## EXERCISE INPUT
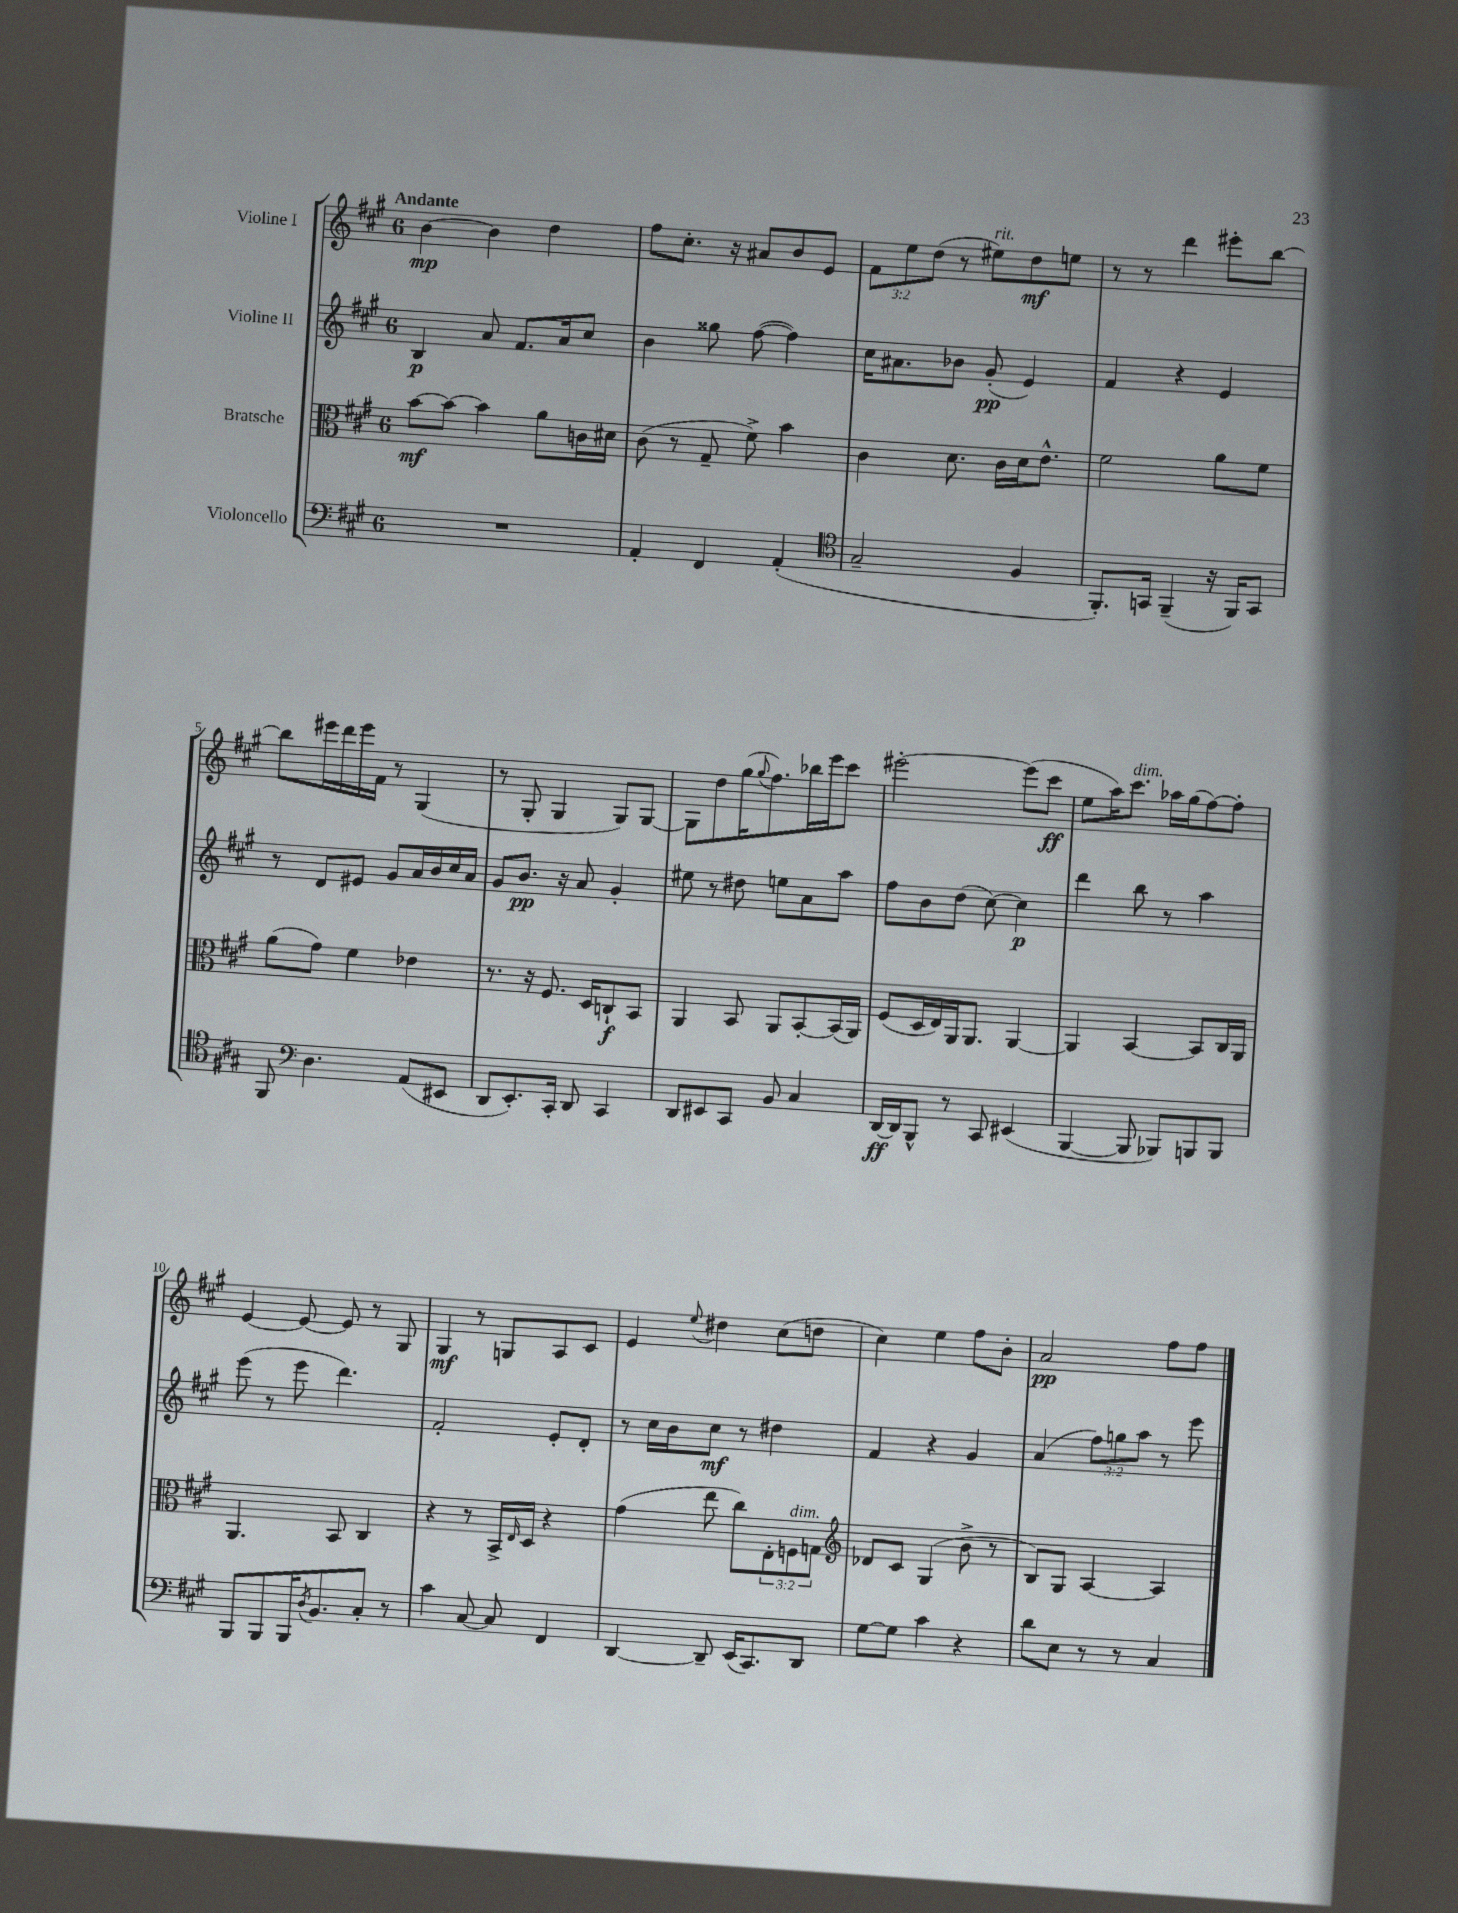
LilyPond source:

<<
\new StaffGroup <<
\new Staff = "s0" \with { instrumentName = "Violine I" } {
    \clef treble \key a \major \once \override Staff.TimeSignature.style = #'single-digit \time 6/8 \override Staff.TupletNumber.text = #tuplet-number::calc-fraction-text \tempo "Andante"
    b'4~\mp b'4 d''4 |
    fis''8 cis''8.-. r16 ais'8 b'8 e'8 |
    \tuplet 3/2 { fis'8 e''8 d''8( } r8 eis''8^\markup { \italic "rit." }) d''8\mf e''8 |
    r8 r8 d'''4 eis'''8-. b''8~ |
    b''8 eis'''16 d'''16 eis'''16 fis'16 r8 gis4( |
    r8 gis8-. gis4 gis8) gis8~ |
    gis8 d''8 gis''16( \appoggiatura { gis''8 } fis''8.) bes''16 e'''16 cis'''8 |
    eis'''2~-. eis'''8( cis'''8\ff |
    e''8 a''16) cis'''8.^\markup { \italic "dim." } aes''16 gis''16( fis''8~) fis''8-. |
    e'4~ e'8~ e'8 r8 gis8 |
    gis4\mf r8 g8 a8 cis'8 |
    e'4 \appoggiatura { e''8 } dis''4 cis''8( d''8 |
    cis''4) e''4 fis''8 b'8-. |
    a'2\pp fis''8 fis''8 \bar "|." |
}
\new Staff = "s1" \with { instrumentName = "Violine II" } {
    \clef treble \key a \major \once \override Staff.TimeSignature.style = #'single-digit \time 6/8 \override Staff.TupletNumber.text = #tuplet-number::calc-fraction-text
    b4\p a'8 fis'8. a'16 cis''8 |
    b'4 gisis''8 fis''8~( fis''4) |
    cis''16 ais'8. bes'8 gis'8-.\pp( e'4) |
    fis'4 r4 e'4 |
    r8 d'8 eis'8 gis'8 a'16 b'16 cis''16 a'16 |
    gis'8 b'8.\pp r16 a'8 gis'4-. |
    eis''8 r8 dis''8 e''8 a'8 a''8 |
    fis''8 b'8 d''8( cis''8~) cis''4\p |
    d'''4 b''8 r8 a''4 |
    e'''8( r8 e'''8 d'''4.) |
    fis'2-. e'8-. d'8-. |
    r8 cis''16 b'16 cis''8\mf r8 dis''4 |
    fis'4 r4 gis'4 |
    a'4( \tuplet 3/2 { fis''8) g''8 a''8 } r8 e'''8 \bar "|." |
}
\new Staff = "s2" \with { instrumentName = "Bratsche" } {
    \clef alto \key a \major \once \override Staff.TimeSignature.style = #'single-digit \time 6/8 \override Staff.TupletNumber.text = #tuplet-number::calc-fraction-text
    b'8~\mf b'8~ b'4 a'8 c'16 dis'16 |
    cis'8( r8 gis8-- fis'8->) b'4 |
    cis'4 d'8. cis'16 d'16 e'8.-^ |
    fis'2 a'8 fis'8 |
    a'8( gis'8) fis'4 ees'4 |
    r8. r16 fis8. d16 c8-!\f b,8 |
    a,4 b,8 a,8 b,8~-. b,16( a,16) |
    fis8( d16 e16) a,16 a,8. a,4~ |
    a,4 b,4~ b,8 cis16 a,16 |
    a,4. b,8 cis4 |
    r4 r8 b,16-> \grace { e16 } d16 r4 |
    gis'4( e''8 cis''8) \tuplet 3/2 { e8-. f8^\markup { \italic "dim." } g8 } |
    \clef treble des'8 cis'8 gis4( b'8-> r8 |
    b8) gis8 a4~ a4 \bar "|." |
}
\new Staff = "s3" \with { instrumentName = "Violoncello" } {
    \clef bass \key a \major \once \override Staff.TimeSignature.style = #'single-digit \time 6/8
    R2. |
    a,4-. fis,4 a,4-.( |
    \clef tenor gis2-- fis4 |
    fis,8.-.) g,16 fis,4--( r16 fis,16) g,8 |
    fis,8 \clef bass d4. a,8( eis,8 |
    d,8 e,8.-.) cis,16-. d,8 cis,4 |
    d,8 eis,8 cis,8 b,8 cis4 |
    d,16~\ff d,16 b,,8-^ r8 cis,8 eis,4( |
    b,,4~ b,,8 bes,,8) b,,8 b,,8 |
    b,,8 b,,8 b,,16 \acciaccatura { d8 } b,8. cis8-. r8 |
    cis'4 cis8~ cis8 fis,4 |
    d,4~ d,8-- e,16( cis,8.) d,8 |
    gis8~ gis8 cis'4 r4 |
    d'8 e8 r8 r8 cis4 \bar "|." |
}
>>
>>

## YOUR INSTRUCTIONS
Pick out every line in the rows above that contains the string "calc", and copy each of those lines.

## FULL SOLUTION
    \clef treble \key a \major \once \override Staff.TimeSignature.style = #'single-digit \time 6/8 \override Staff.TupletNumber.text = #tuplet-number::calc-fraction-text \tempo "Andante"
    \clef treble \key a \major \once \override Staff.TimeSignature.style = #'single-digit \time 6/8 \override Staff.TupletNumber.text = #tuplet-number::calc-fraction-text
    \clef alto \key a \major \once \override Staff.TimeSignature.style = #'single-digit \time 6/8 \override Staff.TupletNumber.text = #tuplet-number::calc-fraction-text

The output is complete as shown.